● SOURCE MATERIAL:
================
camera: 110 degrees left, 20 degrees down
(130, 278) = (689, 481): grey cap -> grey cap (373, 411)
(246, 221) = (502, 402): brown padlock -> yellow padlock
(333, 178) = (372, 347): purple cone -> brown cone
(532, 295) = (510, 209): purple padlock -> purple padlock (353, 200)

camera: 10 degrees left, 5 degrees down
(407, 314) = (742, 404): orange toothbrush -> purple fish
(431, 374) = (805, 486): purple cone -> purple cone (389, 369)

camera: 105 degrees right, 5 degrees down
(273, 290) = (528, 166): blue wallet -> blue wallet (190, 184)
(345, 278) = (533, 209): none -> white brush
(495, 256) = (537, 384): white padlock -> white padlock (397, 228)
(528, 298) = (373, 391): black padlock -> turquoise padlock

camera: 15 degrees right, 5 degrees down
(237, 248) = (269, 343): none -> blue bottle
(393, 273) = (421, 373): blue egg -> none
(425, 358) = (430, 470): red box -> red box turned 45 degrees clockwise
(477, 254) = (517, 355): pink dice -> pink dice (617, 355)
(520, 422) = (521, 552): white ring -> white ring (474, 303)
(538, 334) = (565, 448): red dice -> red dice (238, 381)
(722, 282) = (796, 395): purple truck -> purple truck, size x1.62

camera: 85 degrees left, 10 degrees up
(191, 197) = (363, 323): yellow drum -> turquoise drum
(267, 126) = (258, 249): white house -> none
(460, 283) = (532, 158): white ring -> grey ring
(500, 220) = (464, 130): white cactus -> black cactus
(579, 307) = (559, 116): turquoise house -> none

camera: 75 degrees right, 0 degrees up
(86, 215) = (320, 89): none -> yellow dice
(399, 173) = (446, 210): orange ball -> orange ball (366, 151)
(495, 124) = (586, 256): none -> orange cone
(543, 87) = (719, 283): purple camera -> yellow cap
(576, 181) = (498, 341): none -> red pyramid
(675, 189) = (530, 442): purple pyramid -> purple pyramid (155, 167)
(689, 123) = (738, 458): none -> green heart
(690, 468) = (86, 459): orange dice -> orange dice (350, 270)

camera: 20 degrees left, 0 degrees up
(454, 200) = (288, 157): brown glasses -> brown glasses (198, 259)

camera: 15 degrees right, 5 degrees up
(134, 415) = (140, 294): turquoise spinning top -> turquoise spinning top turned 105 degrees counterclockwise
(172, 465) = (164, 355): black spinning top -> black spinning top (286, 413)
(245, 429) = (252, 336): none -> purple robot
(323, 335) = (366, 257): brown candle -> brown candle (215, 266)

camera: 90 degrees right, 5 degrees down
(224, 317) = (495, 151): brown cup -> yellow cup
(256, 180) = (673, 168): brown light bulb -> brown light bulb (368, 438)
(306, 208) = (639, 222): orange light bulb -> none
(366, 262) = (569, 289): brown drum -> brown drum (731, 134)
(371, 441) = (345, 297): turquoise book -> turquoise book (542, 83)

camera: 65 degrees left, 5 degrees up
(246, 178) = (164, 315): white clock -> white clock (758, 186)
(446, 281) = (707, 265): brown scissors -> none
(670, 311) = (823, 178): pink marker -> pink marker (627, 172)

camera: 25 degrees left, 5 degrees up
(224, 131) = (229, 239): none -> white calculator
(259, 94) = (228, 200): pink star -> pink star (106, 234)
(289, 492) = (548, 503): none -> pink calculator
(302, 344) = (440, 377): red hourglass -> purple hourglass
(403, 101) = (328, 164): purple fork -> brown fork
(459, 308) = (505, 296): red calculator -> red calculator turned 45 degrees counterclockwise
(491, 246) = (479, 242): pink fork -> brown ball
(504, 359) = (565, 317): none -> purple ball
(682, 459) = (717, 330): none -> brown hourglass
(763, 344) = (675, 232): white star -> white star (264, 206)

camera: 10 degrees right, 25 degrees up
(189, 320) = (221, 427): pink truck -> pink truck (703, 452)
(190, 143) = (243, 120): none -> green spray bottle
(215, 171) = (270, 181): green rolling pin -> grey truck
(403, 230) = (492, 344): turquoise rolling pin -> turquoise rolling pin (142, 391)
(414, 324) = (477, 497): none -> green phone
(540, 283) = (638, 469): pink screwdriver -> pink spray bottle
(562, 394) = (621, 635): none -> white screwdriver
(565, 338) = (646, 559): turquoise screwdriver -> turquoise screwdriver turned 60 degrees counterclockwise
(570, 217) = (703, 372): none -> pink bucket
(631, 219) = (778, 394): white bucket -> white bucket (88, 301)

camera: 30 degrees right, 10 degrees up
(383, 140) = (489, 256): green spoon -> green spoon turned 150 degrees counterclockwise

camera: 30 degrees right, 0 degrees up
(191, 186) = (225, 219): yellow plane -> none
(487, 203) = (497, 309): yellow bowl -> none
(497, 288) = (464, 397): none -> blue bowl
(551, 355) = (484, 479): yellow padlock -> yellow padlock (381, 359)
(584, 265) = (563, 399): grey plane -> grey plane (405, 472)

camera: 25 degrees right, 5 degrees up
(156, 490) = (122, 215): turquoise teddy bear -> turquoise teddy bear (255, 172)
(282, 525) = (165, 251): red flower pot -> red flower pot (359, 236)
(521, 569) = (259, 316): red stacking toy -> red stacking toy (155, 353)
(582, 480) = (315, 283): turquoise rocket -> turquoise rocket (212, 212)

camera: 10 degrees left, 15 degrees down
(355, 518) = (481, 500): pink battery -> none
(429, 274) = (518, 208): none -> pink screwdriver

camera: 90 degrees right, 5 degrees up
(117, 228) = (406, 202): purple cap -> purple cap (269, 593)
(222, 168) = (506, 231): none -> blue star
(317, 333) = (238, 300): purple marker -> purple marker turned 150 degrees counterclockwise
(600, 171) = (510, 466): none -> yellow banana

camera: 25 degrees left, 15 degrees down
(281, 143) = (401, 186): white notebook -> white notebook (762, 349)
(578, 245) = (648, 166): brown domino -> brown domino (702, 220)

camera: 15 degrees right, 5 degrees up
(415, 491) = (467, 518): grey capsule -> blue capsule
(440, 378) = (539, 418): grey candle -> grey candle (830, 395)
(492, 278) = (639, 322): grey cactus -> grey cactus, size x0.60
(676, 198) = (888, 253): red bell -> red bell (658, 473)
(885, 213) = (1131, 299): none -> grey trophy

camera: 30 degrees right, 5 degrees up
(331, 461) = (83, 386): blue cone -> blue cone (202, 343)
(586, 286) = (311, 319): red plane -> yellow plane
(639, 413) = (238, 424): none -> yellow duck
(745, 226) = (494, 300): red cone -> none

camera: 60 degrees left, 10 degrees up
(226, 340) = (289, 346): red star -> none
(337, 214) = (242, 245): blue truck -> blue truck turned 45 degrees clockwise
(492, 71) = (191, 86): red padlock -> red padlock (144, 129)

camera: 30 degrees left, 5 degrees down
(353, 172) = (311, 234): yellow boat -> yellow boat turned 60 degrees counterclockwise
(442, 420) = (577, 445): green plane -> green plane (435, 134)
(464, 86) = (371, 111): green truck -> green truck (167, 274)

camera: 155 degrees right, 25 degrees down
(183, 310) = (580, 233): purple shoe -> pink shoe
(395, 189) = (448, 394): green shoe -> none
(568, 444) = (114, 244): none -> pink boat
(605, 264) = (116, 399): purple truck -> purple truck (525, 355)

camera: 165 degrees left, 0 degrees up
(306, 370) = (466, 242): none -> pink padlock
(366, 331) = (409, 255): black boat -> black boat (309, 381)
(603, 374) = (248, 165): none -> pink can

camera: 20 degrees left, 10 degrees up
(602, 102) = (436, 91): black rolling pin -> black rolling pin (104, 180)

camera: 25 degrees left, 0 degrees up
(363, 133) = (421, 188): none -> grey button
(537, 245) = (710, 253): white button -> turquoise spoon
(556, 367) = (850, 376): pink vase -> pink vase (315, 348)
================
Find the line with "(586, 286) = (311, 319): red" in the listing above, then write out that line and each remaining line exactly, with no other text.

(586, 286) = (311, 319): red plane -> yellow plane
(639, 413) = (238, 424): none -> yellow duck
(745, 226) = (494, 300): red cone -> none

camera: 60 degrees left, 10 degrees up
(226, 340) = (289, 346): red star -> none
(337, 214) = (242, 245): blue truck -> blue truck turned 45 degrees clockwise
(492, 71) = (191, 86): red padlock -> red padlock (144, 129)

camera: 30 degrees left, 5 degrees down
(353, 172) = (311, 234): yellow boat -> yellow boat turned 60 degrees counterclockwise
(442, 420) = (577, 445): green plane -> green plane (435, 134)
(464, 86) = (371, 111): green truck -> green truck (167, 274)

camera: 155 degrees right, 25 degrees down
(183, 310) = (580, 233): purple shoe -> pink shoe
(395, 189) = (448, 394): green shoe -> none
(568, 444) = (114, 244): none -> pink boat
(605, 264) = (116, 399): purple truck -> purple truck (525, 355)

camera: 165 degrees left, 0 degrees up
(306, 370) = (466, 242): none -> pink padlock
(366, 331) = (409, 255): black boat -> black boat (309, 381)
(603, 374) = (248, 165): none -> pink can

camera: 20 degrees left, 10 degrees up
(602, 102) = (436, 91): black rolling pin -> black rolling pin (104, 180)

camera: 25 degrees left, 0 degrees up
(363, 133) = (421, 188): none -> grey button
(537, 245) = (710, 253): white button -> turquoise spoon
(556, 367) = (850, 376): pink vase -> pink vase (315, 348)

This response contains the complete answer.